Task objective: Range to repeat from the listing below: the line containing "GAS pin AO: RX -> A6" down to the line containing "STEPPER2 pin IN3: D9 -> A1", both included. Copy it exactly, pictures excluded, and add nothing else.
★ ★ ★ ★ ★
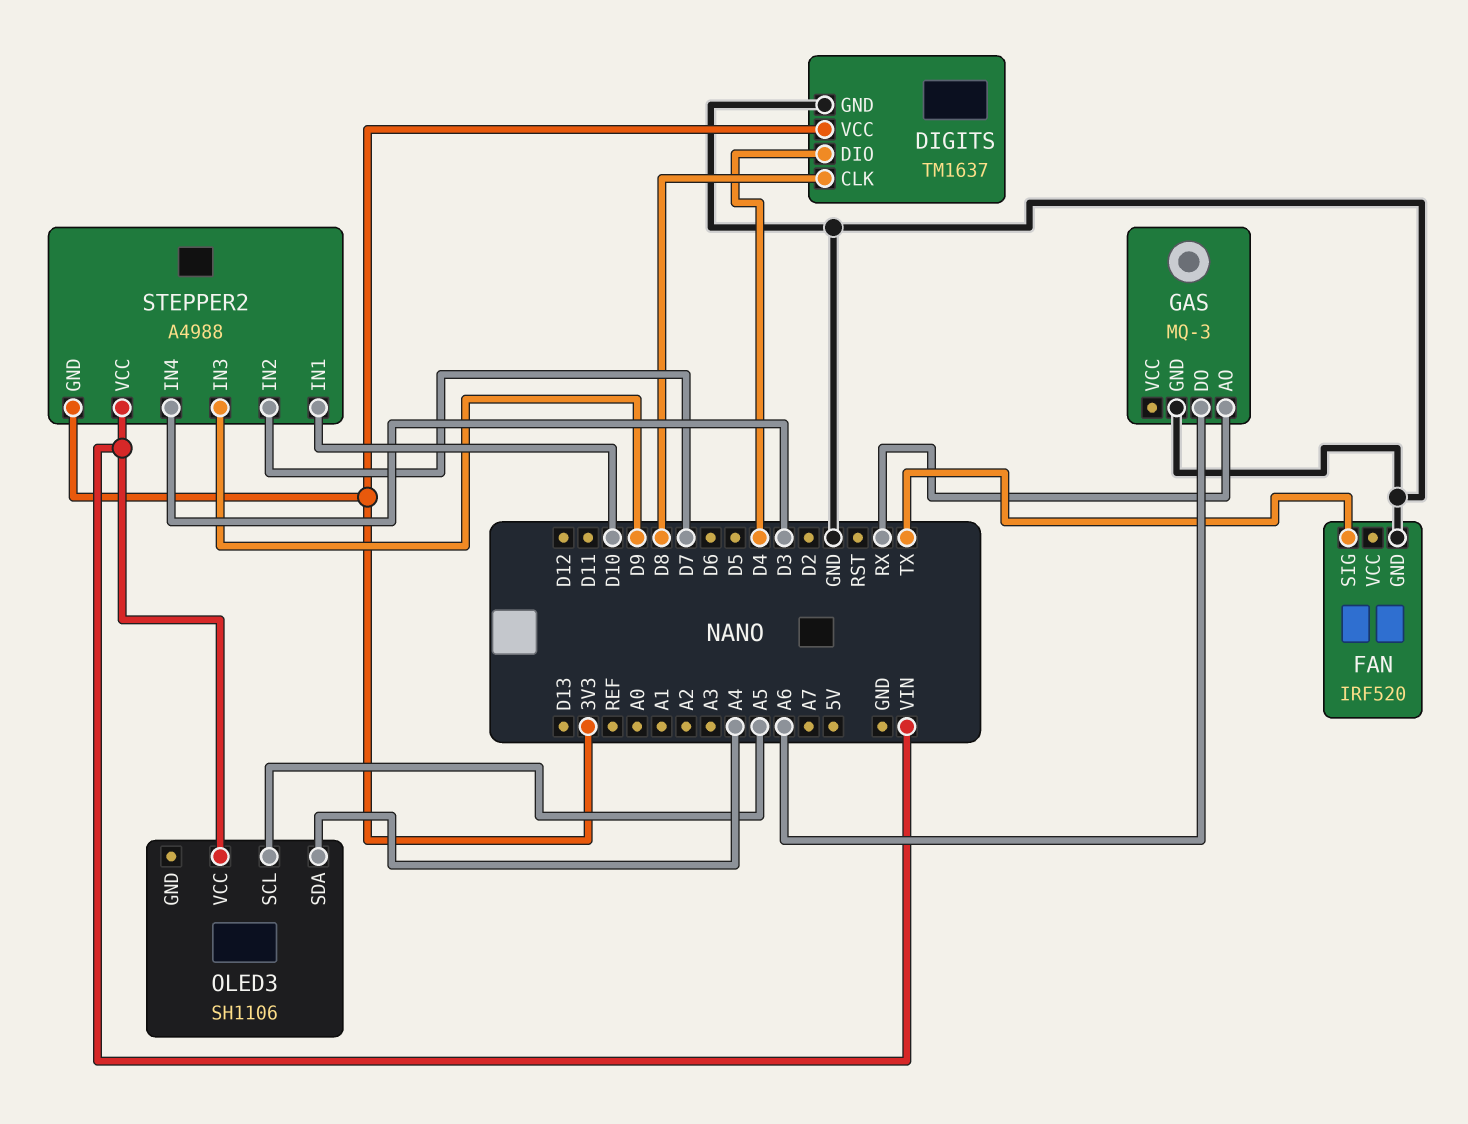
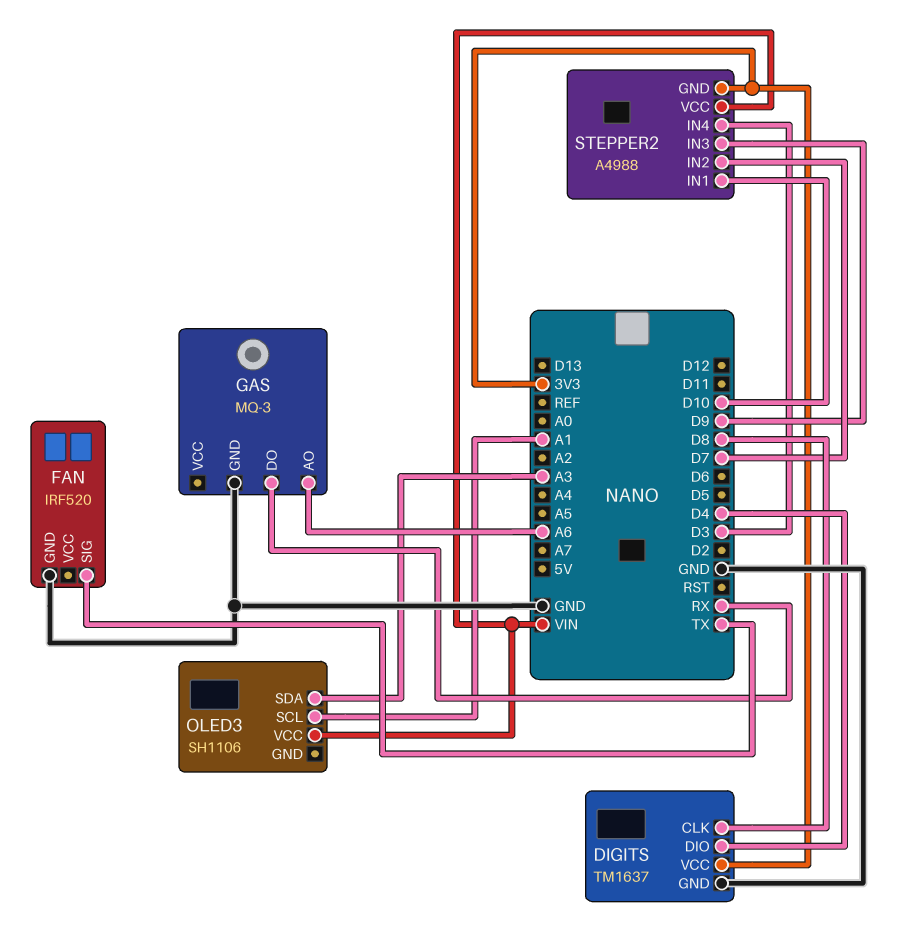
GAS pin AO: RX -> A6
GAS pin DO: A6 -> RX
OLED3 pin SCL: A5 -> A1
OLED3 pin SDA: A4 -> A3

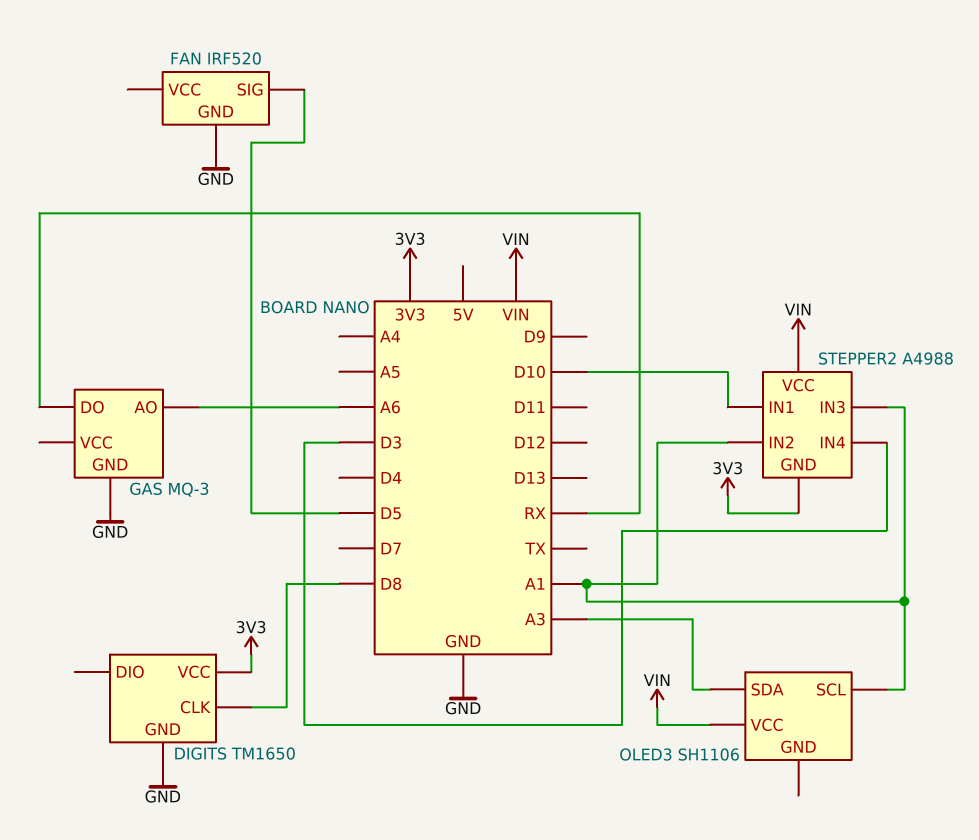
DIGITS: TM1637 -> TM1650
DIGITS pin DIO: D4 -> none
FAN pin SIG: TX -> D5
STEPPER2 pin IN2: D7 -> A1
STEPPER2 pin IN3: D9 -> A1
★ ★ ★ ★ ★
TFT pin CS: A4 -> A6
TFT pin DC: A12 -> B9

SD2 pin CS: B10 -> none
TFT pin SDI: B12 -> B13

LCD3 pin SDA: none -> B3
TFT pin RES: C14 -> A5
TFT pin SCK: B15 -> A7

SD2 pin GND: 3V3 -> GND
★ ★ ★ ★ ★
Answer below:
GAS pin AO: RX -> A6
GAS pin DO: A6 -> RX
OLED3 pin SCL: A5 -> A1
OLED3 pin SDA: A4 -> A3

DIGITS: TM1637 -> TM1650
DIGITS pin DIO: D4 -> none
FAN pin SIG: TX -> D5
STEPPER2 pin IN2: D7 -> A1
STEPPER2 pin IN3: D9 -> A1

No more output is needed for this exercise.